**TASK:**
Quote the entries below from the line with "orange carrot: 2 -> 3" through the line with "white capsule: 3 -> 2", both ends included, and only those lines.
══ GIVEN RECORDS ══
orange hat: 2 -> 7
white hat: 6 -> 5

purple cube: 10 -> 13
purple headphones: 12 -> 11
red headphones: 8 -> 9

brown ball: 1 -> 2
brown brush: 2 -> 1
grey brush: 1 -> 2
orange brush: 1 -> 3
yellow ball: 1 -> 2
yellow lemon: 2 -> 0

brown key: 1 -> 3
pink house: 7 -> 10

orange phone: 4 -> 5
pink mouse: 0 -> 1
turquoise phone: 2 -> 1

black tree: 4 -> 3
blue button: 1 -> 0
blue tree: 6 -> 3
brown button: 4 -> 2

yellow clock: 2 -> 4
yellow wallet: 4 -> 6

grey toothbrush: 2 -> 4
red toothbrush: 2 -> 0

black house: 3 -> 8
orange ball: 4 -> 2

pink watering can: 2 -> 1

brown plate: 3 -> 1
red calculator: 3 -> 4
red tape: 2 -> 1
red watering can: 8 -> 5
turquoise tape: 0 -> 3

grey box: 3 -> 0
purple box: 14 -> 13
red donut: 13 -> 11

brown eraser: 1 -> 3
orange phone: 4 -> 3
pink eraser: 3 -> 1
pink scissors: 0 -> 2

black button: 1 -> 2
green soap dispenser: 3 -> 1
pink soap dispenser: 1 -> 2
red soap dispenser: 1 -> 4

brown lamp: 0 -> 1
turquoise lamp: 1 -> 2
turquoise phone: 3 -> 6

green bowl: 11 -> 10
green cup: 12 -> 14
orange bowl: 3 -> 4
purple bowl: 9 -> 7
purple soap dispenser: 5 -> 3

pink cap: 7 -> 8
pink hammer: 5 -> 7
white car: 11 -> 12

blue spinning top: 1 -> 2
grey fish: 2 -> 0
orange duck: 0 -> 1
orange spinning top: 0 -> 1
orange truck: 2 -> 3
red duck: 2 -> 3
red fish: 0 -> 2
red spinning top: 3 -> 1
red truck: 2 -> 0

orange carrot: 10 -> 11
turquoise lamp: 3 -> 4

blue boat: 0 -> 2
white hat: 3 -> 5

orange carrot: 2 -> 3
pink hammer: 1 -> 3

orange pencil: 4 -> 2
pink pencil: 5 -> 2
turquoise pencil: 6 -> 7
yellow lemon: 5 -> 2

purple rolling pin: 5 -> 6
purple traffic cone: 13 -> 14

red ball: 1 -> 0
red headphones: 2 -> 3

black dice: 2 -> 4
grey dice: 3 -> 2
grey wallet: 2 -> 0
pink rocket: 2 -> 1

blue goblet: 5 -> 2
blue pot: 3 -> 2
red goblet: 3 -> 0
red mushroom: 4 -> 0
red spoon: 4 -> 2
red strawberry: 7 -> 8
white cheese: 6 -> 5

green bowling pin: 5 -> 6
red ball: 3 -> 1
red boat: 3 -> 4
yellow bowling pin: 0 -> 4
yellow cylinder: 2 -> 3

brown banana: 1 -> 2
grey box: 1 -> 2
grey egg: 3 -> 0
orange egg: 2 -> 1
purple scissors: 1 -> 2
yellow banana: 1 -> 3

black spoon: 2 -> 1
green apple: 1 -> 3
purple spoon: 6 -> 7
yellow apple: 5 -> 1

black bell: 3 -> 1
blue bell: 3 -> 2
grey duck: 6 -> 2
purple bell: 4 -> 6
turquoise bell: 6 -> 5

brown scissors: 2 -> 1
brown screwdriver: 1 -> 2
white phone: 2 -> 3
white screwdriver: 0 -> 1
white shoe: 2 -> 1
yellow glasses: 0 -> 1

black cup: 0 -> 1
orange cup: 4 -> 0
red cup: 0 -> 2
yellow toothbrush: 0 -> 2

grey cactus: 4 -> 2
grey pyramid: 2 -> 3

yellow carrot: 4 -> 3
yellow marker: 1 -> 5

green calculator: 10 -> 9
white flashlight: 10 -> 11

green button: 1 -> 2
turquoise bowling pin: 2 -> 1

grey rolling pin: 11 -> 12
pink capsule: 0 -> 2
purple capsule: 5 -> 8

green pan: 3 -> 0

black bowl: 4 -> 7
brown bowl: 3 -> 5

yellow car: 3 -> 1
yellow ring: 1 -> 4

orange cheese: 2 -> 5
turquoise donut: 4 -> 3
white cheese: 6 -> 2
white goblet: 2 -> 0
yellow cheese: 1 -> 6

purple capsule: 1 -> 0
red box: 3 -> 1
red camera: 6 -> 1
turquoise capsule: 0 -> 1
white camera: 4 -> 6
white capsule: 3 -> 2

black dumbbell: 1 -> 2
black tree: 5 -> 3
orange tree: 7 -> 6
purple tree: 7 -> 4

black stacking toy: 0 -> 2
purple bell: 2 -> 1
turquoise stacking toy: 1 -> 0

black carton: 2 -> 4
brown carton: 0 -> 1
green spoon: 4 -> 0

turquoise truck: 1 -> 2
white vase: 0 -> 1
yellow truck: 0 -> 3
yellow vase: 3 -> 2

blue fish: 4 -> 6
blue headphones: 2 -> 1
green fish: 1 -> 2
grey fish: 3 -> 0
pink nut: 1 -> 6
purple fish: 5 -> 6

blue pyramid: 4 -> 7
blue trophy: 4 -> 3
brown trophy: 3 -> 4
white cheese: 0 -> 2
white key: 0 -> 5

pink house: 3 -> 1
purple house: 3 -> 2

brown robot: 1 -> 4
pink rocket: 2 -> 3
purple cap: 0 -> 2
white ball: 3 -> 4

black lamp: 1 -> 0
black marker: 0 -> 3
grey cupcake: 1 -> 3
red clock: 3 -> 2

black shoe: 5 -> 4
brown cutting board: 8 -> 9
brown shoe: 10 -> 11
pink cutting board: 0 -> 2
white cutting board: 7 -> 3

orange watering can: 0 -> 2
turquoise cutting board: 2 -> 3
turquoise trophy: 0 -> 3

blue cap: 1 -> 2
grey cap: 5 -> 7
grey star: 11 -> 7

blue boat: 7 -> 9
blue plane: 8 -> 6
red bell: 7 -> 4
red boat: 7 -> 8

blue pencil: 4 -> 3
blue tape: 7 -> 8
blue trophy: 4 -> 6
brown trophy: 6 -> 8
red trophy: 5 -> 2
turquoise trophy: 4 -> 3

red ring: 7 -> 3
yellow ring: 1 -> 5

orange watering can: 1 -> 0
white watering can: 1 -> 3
═══
**EXERCISE SOLUTION:**
orange carrot: 2 -> 3
pink hammer: 1 -> 3

orange pencil: 4 -> 2
pink pencil: 5 -> 2
turquoise pencil: 6 -> 7
yellow lemon: 5 -> 2

purple rolling pin: 5 -> 6
purple traffic cone: 13 -> 14

red ball: 1 -> 0
red headphones: 2 -> 3

black dice: 2 -> 4
grey dice: 3 -> 2
grey wallet: 2 -> 0
pink rocket: 2 -> 1

blue goblet: 5 -> 2
blue pot: 3 -> 2
red goblet: 3 -> 0
red mushroom: 4 -> 0
red spoon: 4 -> 2
red strawberry: 7 -> 8
white cheese: 6 -> 5

green bowling pin: 5 -> 6
red ball: 3 -> 1
red boat: 3 -> 4
yellow bowling pin: 0 -> 4
yellow cylinder: 2 -> 3

brown banana: 1 -> 2
grey box: 1 -> 2
grey egg: 3 -> 0
orange egg: 2 -> 1
purple scissors: 1 -> 2
yellow banana: 1 -> 3

black spoon: 2 -> 1
green apple: 1 -> 3
purple spoon: 6 -> 7
yellow apple: 5 -> 1

black bell: 3 -> 1
blue bell: 3 -> 2
grey duck: 6 -> 2
purple bell: 4 -> 6
turquoise bell: 6 -> 5

brown scissors: 2 -> 1
brown screwdriver: 1 -> 2
white phone: 2 -> 3
white screwdriver: 0 -> 1
white shoe: 2 -> 1
yellow glasses: 0 -> 1

black cup: 0 -> 1
orange cup: 4 -> 0
red cup: 0 -> 2
yellow toothbrush: 0 -> 2

grey cactus: 4 -> 2
grey pyramid: 2 -> 3

yellow carrot: 4 -> 3
yellow marker: 1 -> 5

green calculator: 10 -> 9
white flashlight: 10 -> 11

green button: 1 -> 2
turquoise bowling pin: 2 -> 1

grey rolling pin: 11 -> 12
pink capsule: 0 -> 2
purple capsule: 5 -> 8

green pan: 3 -> 0

black bowl: 4 -> 7
brown bowl: 3 -> 5

yellow car: 3 -> 1
yellow ring: 1 -> 4

orange cheese: 2 -> 5
turquoise donut: 4 -> 3
white cheese: 6 -> 2
white goblet: 2 -> 0
yellow cheese: 1 -> 6

purple capsule: 1 -> 0
red box: 3 -> 1
red camera: 6 -> 1
turquoise capsule: 0 -> 1
white camera: 4 -> 6
white capsule: 3 -> 2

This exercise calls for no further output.